▶ _TRY IT_:
Copy exactly the lines of the records below, starting at the line that contains "[(336,393),(324,380),(312,374),(297,387),(316,409),(336,393)]" and continuing through the last line, both included; omit any pictures.

▶ _PROVIDED INFORMATION_:
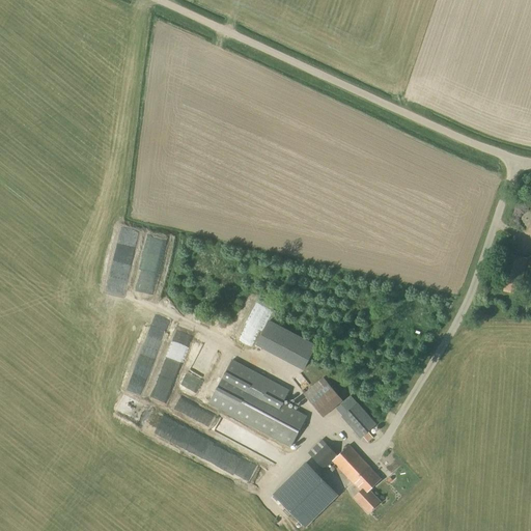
[(521,286),(527,259),(502,254),(494,290),(514,295),(516,285),(521,286)]
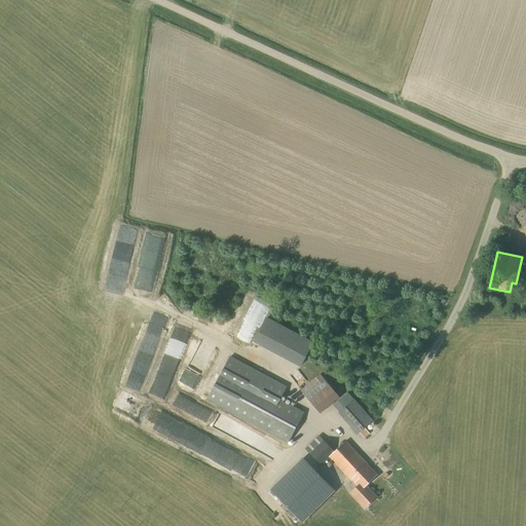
[(313,341),(266,316),(253,341),(300,366),(313,341)]
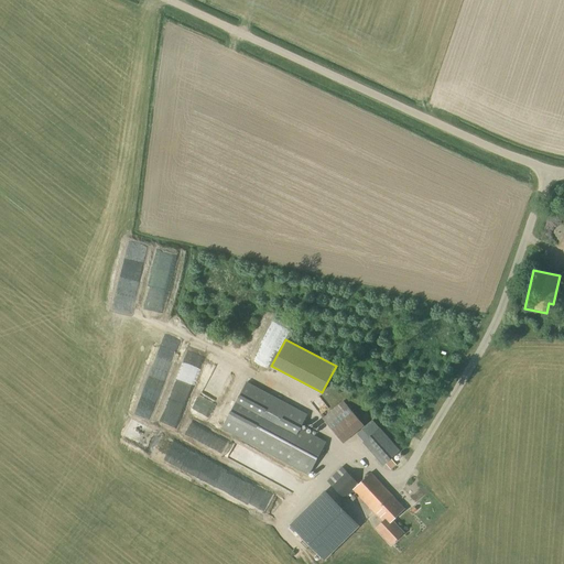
[(246,382),(221,429),(308,476),(326,443),(300,429),(307,415),(246,382)]
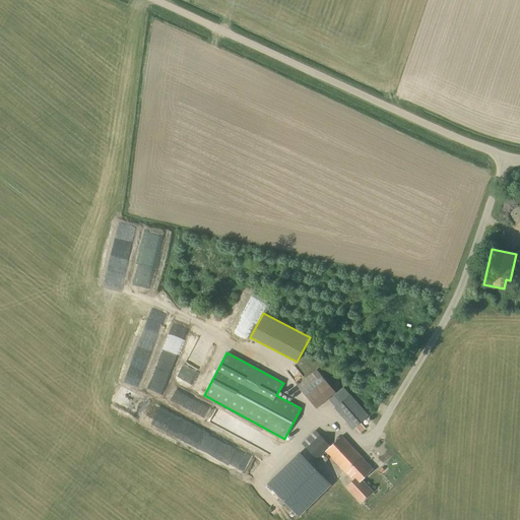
[(336,393),(324,380),(312,374),(297,387),(316,409),(336,393)]
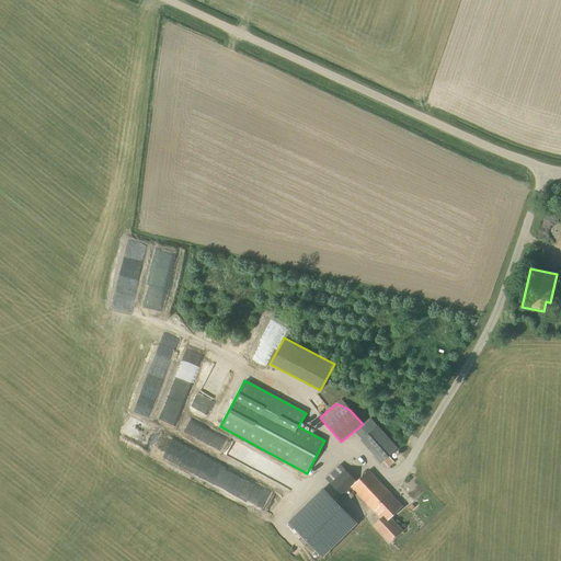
[(374,430),(367,421),(354,432),(354,433),(361,441),(381,464),(399,448),(378,425),(374,430)]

▶ _EXERCISE ANSWER_:
[(336,393),(324,380),(312,374),(297,387),(316,409),(336,393)]
[(374,430),(367,421),(354,432),(354,433),(361,441),(381,464),(399,448),(378,425),(374,430)]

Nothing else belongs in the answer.